Content starts
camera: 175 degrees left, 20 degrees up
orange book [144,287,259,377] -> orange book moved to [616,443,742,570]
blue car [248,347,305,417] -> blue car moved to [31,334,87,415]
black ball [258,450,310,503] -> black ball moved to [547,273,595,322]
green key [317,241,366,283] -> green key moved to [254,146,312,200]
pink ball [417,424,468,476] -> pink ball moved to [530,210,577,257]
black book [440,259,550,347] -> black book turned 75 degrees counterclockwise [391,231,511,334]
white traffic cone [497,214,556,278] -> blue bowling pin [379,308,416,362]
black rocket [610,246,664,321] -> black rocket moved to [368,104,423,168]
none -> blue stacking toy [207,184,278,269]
Content ends
Content starts
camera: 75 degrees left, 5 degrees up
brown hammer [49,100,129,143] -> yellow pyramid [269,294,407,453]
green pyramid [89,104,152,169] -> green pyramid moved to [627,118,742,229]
Content ends
**WHAT TO WORK ON**
Begin at the line above that has "black book [440,259,550,347]" and stop after the line that has "none -> blue stacking toy [207,184,278,269]", copying each line exactly and adding nothing else.

**TASK RESPONSE**
black book [440,259,550,347] -> black book turned 75 degrees counterclockwise [391,231,511,334]
white traffic cone [497,214,556,278] -> blue bowling pin [379,308,416,362]
black rocket [610,246,664,321] -> black rocket moved to [368,104,423,168]
none -> blue stacking toy [207,184,278,269]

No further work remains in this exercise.